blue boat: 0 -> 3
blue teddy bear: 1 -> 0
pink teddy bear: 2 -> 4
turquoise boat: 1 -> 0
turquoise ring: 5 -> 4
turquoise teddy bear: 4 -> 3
--
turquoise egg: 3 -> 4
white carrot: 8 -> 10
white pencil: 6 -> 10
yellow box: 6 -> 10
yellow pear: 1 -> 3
==
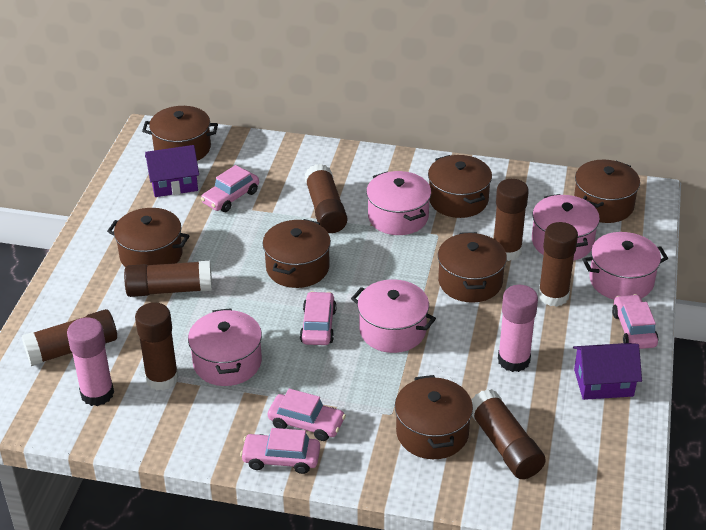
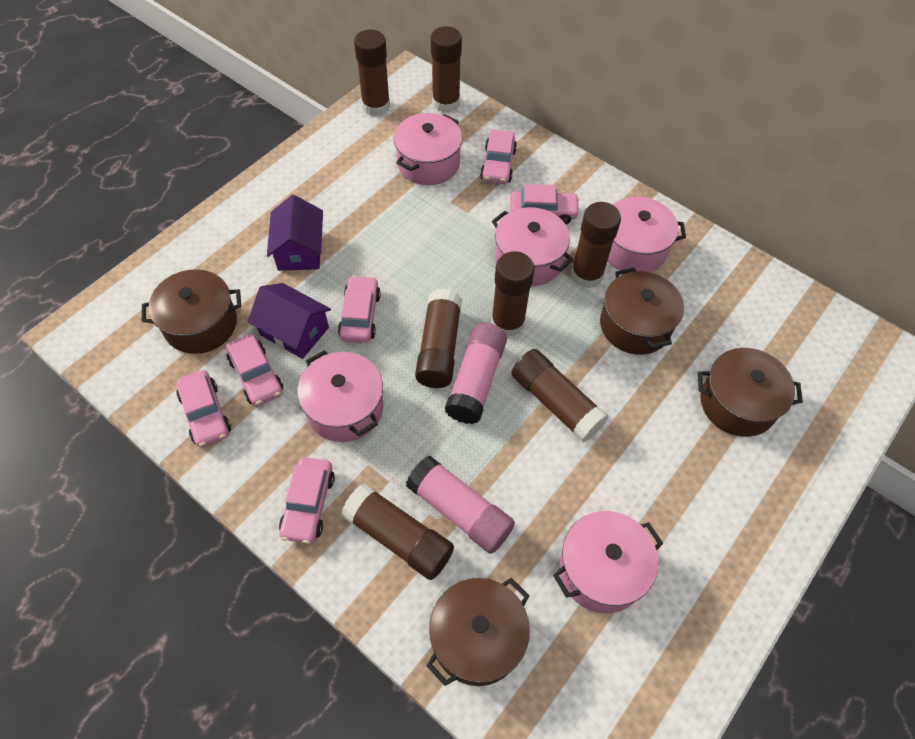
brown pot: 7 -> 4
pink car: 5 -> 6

§ Exercise goal
Above are the records. Copy every line in them holding "turquoise".

§ Response to this exercise
turquoise boat: 1 -> 0
turquoise ring: 5 -> 4
turquoise teddy bear: 4 -> 3
turquoise egg: 3 -> 4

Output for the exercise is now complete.